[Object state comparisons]
-=-=-=-=-
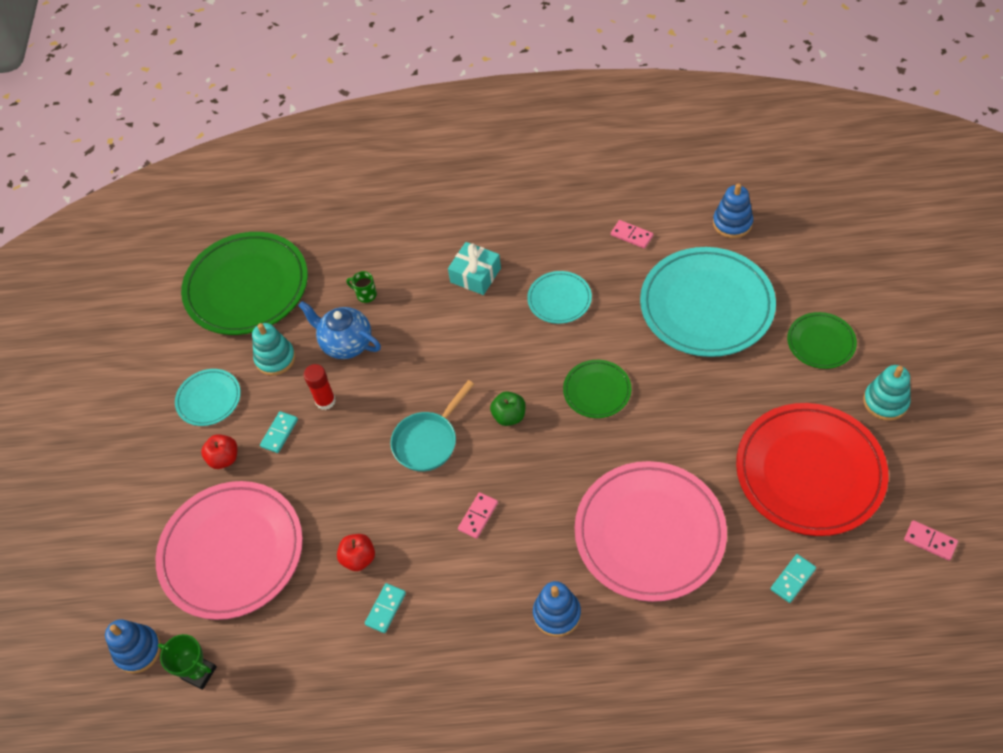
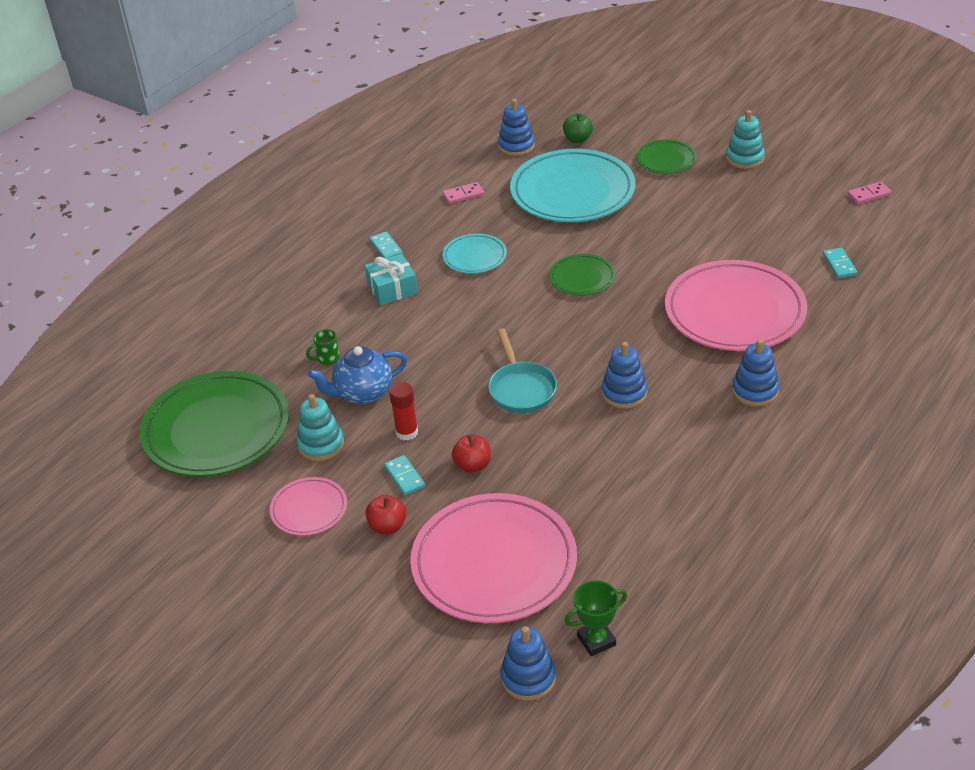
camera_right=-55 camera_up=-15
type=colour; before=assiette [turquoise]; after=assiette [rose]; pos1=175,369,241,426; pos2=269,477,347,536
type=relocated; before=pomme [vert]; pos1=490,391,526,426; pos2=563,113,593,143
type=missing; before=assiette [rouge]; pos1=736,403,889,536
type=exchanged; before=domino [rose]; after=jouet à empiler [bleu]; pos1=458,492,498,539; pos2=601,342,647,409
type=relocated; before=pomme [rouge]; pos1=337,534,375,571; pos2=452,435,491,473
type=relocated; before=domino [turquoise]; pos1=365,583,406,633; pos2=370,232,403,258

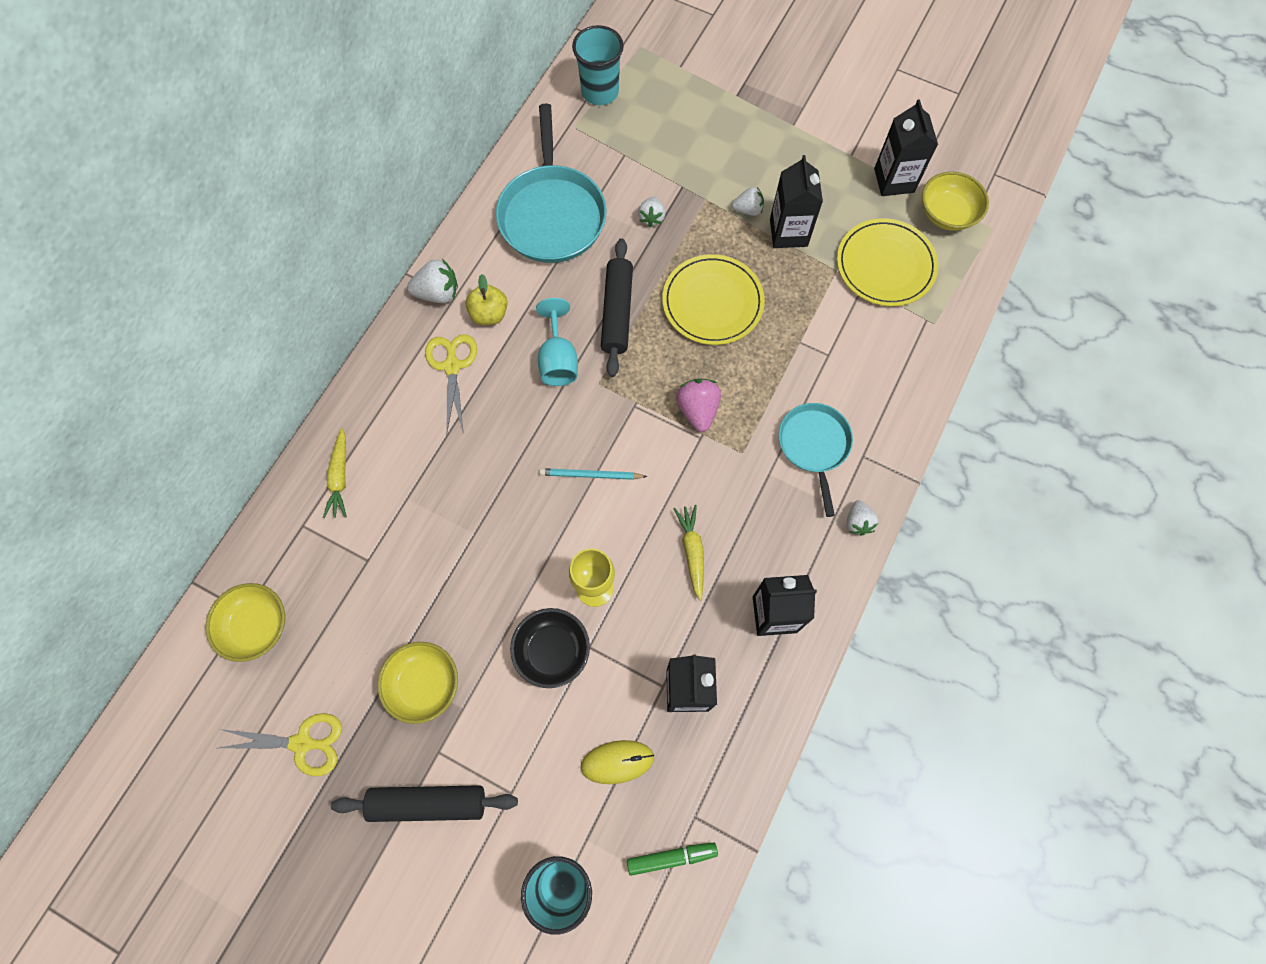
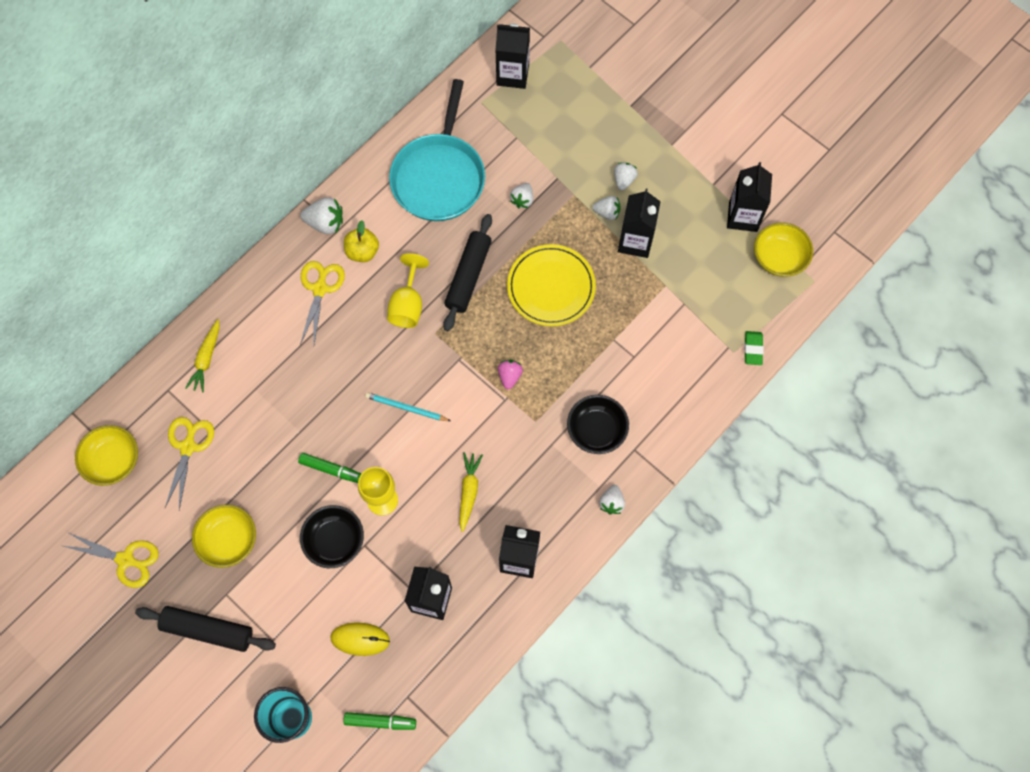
camera_right=15 camera_up=0
type=exchanged; before=gobelet [turquoise]; after=brique de lait [noir]; pos1=572,25,624,105; pos2=495,23,530,89
type=missing; before=assiette [jaune]; pos1=837,218,938,306
type=colour; before=verre à pied [turquoise]; after=verre à pied [jaune]; pos1=536,298,578,386; pos2=387,253,429,328
type=size; before=fraise [rose]; pos1=676,379,721,432; pos2=498,360,523,389; scale=0.66
type=exchanged; before=poêle [turquoise]; after=bol [noir]; pos1=779,403,853,517; pos2=567,395,629,454
type=appeared; after=fraise [blanc]; pos2=614,162,638,190
type=appeared; after=gomme [vert]; pos2=744,331,764,365
type=appeared; after=ciseaux [jaune]; pos2=165,417,214,510
type=appeared; after=feutre [vert]; pos2=298,453,361,483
-=-=-=-=-
*Exercise:* Exactly as written, restate all of the data, leaving out the images.

*Final answer:*
camera_right=-55 camera_up=-15
type=colour; before=assiette [turquoise]; after=assiette [rose]; pos1=175,369,241,426; pos2=269,477,347,536
type=relocated; before=pomme [vert]; pos1=490,391,526,426; pos2=563,113,593,143
type=missing; before=assiette [rouge]; pos1=736,403,889,536
type=exchanged; before=domino [rose]; after=jouet à empiler [bleu]; pos1=458,492,498,539; pos2=601,342,647,409
type=relocated; before=pomme [rouge]; pos1=337,534,375,571; pos2=452,435,491,473
type=relocated; before=domino [turquoise]; pos1=365,583,406,633; pos2=370,232,403,258

camera_right=15 camera_up=0
type=exchanged; before=gobelet [turquoise]; after=brique de lait [noir]; pos1=572,25,624,105; pos2=495,23,530,89
type=missing; before=assiette [jaune]; pos1=837,218,938,306
type=colour; before=verre à pied [turquoise]; after=verre à pied [jaune]; pos1=536,298,578,386; pos2=387,253,429,328
type=size; before=fraise [rose]; pos1=676,379,721,432; pos2=498,360,523,389; scale=0.66
type=exchanged; before=poêle [turquoise]; after=bol [noir]; pos1=779,403,853,517; pos2=567,395,629,454
type=appeared; after=fraise [blanc]; pos2=614,162,638,190
type=appeared; after=gomme [vert]; pos2=744,331,764,365
type=appeared; after=ciseaux [jaune]; pos2=165,417,214,510
type=appeared; after=feutre [vert]; pos2=298,453,361,483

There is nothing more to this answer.